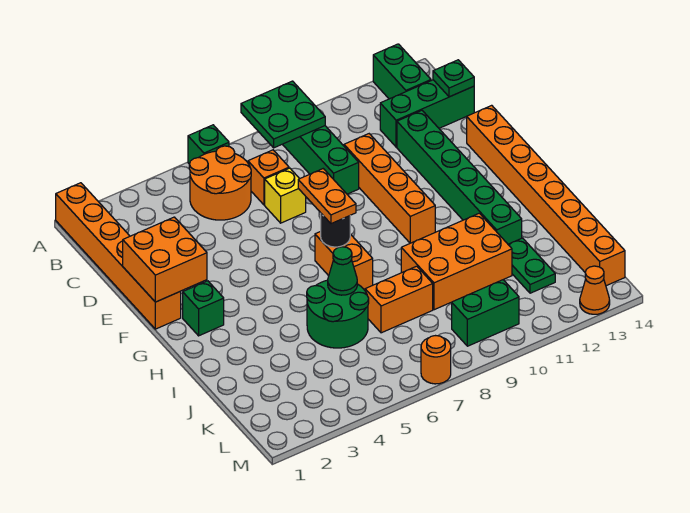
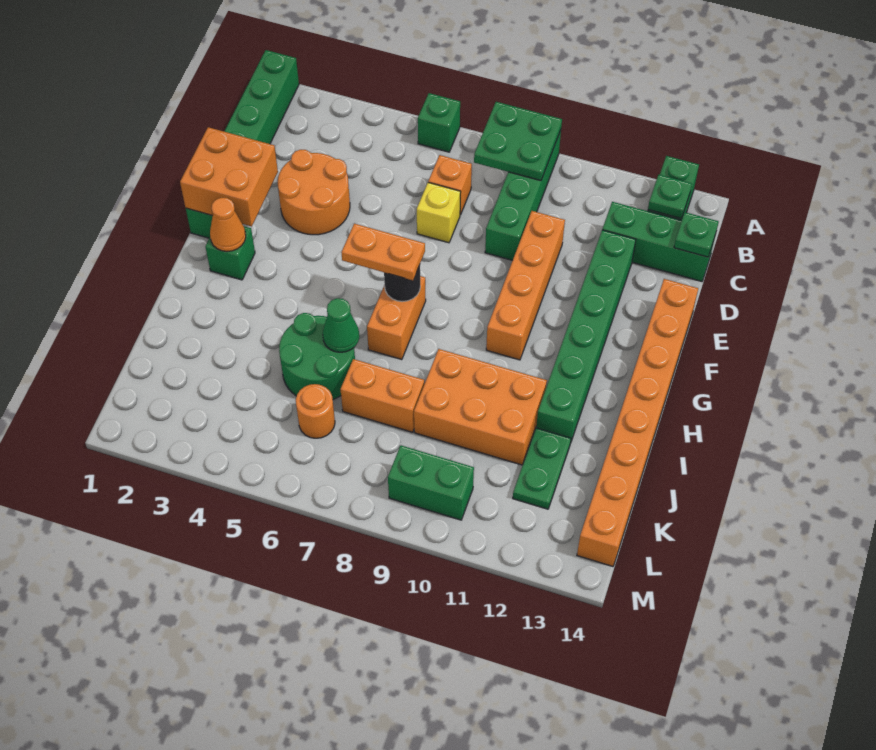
orange brick A1:F1 level 1 -> green brick A1:F1 level 1
orange round brick B5:C6 level 1 -> orange round brick D3:E4 level 1
none -> green plate B13 level 2
orange plate F7:G7 level 3 -> orange plate G6:G7 level 3
orange round brick M7 level 1 -> orange round brick K6 level 1
orange cone M13 level 1 -> orange cone G2 level 2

◇ ◇ ◇ ◇

Please set down the records above verbatim, with each picture left out.

**SOLUTION:**
orange brick A1:F1 level 1 -> green brick A1:F1 level 1
orange round brick B5:C6 level 1 -> orange round brick D3:E4 level 1
none -> green plate B13 level 2
orange plate F7:G7 level 3 -> orange plate G6:G7 level 3
orange round brick M7 level 1 -> orange round brick K6 level 1
orange cone M13 level 1 -> orange cone G2 level 2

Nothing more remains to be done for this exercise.